Would you please transcribe the records below from the line with "lime brick I8 level 1 -> none" through their final line, exactly and with no other lines?
____ Stored data
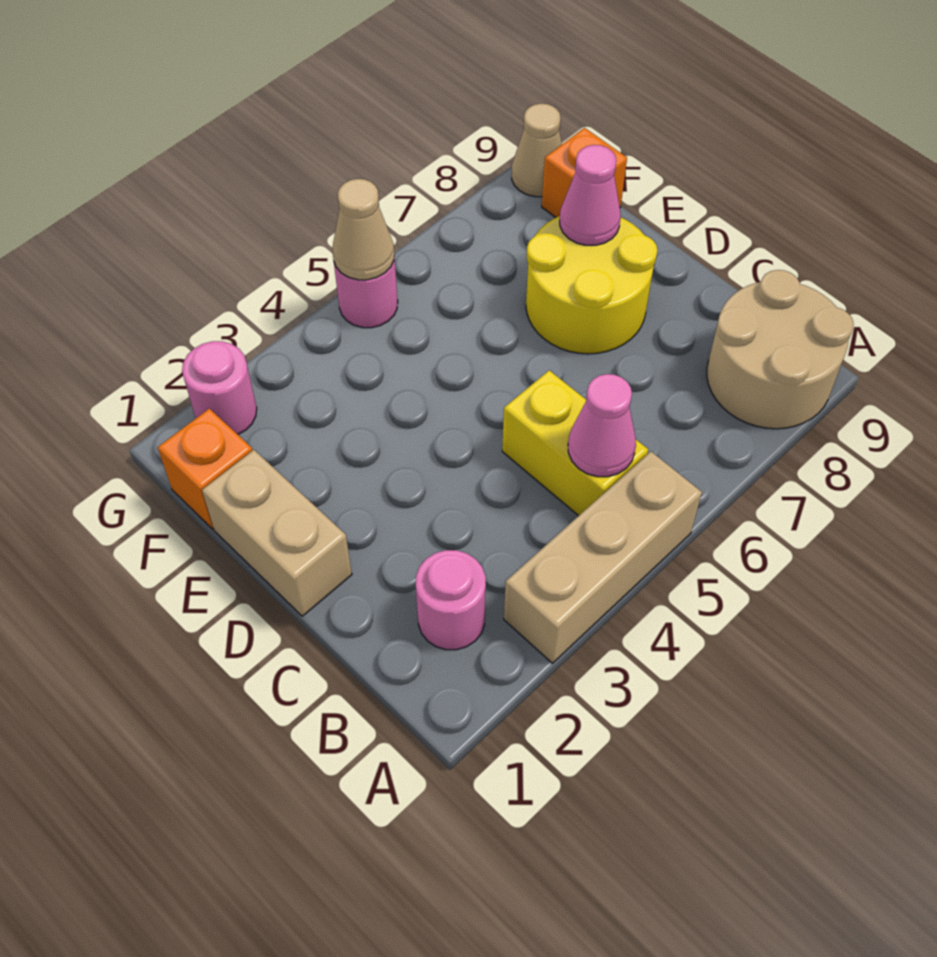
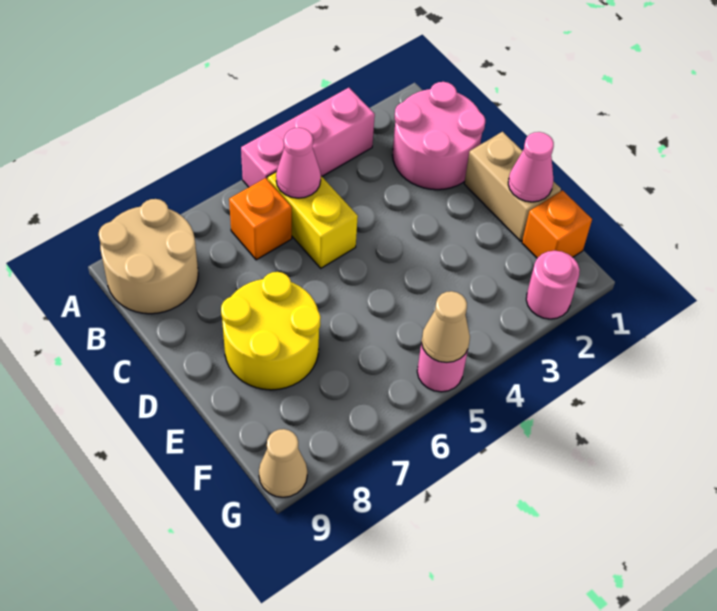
tan brick A3:A5 level 1 -> pink brick A3:A5 level 1
pink round brick B2 level 1 -> pink round brick B1:C2 level 1
pink cone E8 level 2 -> pink cone E1 level 2
orange brick F9 level 1 -> orange brick B6 level 1

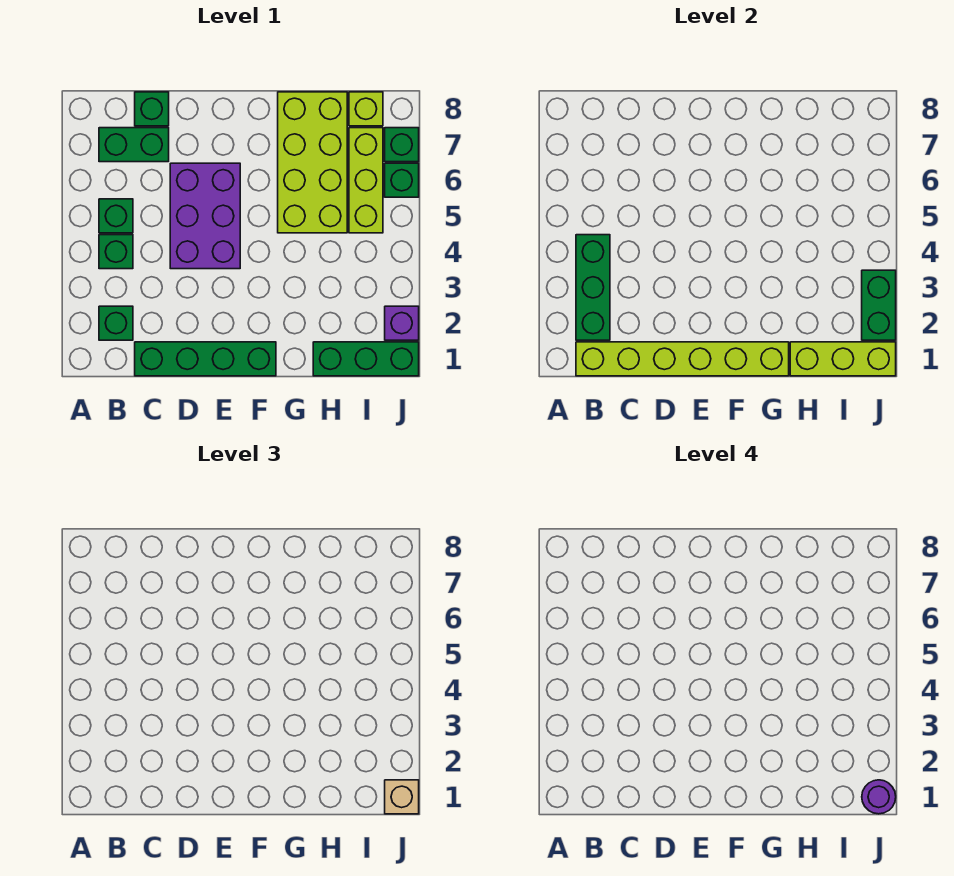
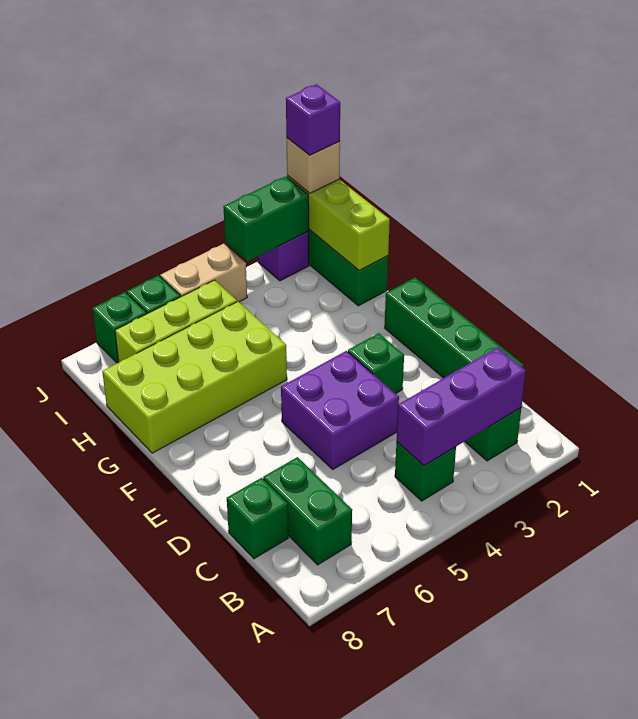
lime brick B1:G1 level 2 -> none
green brick B2:B4 level 2 -> purple brick B2:B4 level 2
green brick B5 level 1 -> green brick E3 level 1
purple brick D4:E6 level 1 -> purple brick D4:E5 level 1
lime brick I8 level 1 -> none
purple round brick J1 level 4 -> purple brick J1 level 4
none -> tan brick J4:J5 level 1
________
§ **Answer space**:
lime brick I8 level 1 -> none
purple round brick J1 level 4 -> purple brick J1 level 4
none -> tan brick J4:J5 level 1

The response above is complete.